● Exercise
Only those lines in the data below from the line containing "camera: 45 degrees left, 0 degrees up" through the line containing "(204, 502) = (343, 631): green", both included, should be restated word for word.

● Material provided
/---
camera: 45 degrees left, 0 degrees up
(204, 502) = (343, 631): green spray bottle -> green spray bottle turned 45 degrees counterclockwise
\---
/---
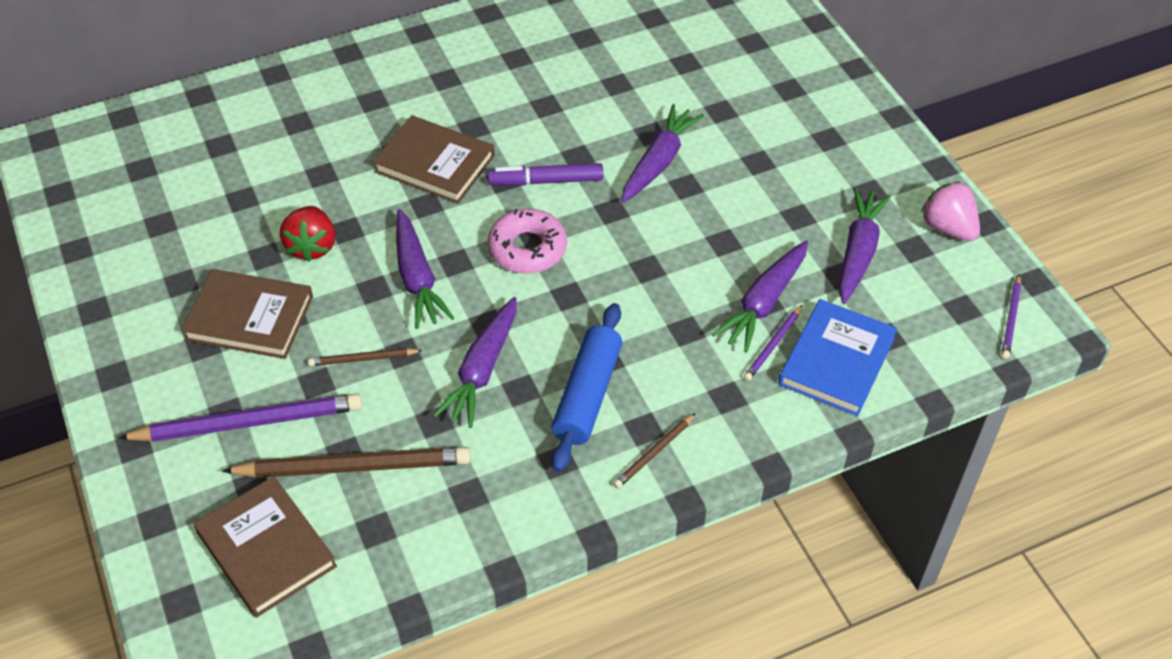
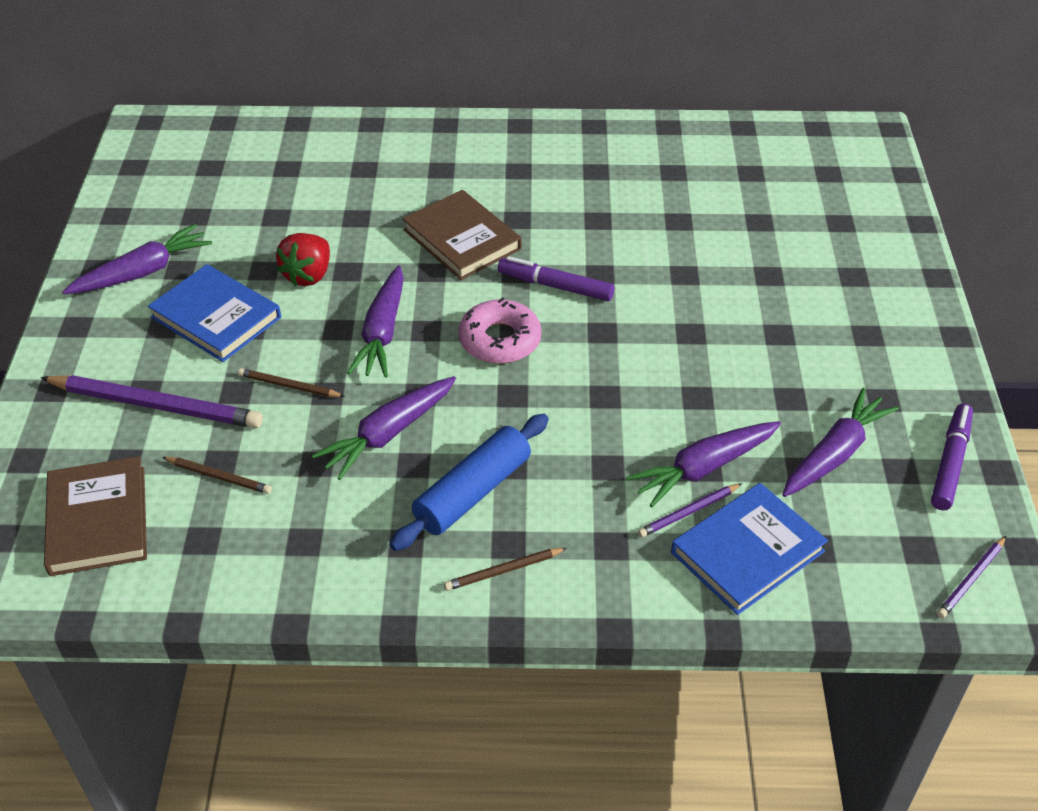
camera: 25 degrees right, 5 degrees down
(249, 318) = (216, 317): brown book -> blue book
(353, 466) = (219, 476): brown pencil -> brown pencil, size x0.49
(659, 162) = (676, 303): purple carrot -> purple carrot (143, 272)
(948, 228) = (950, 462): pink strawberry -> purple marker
\---
● Exercise output
camera: 45 degrees left, 0 degrees up
(204, 502) = (343, 631): green spray bottle -> green spray bottle turned 45 degrees counterclockwise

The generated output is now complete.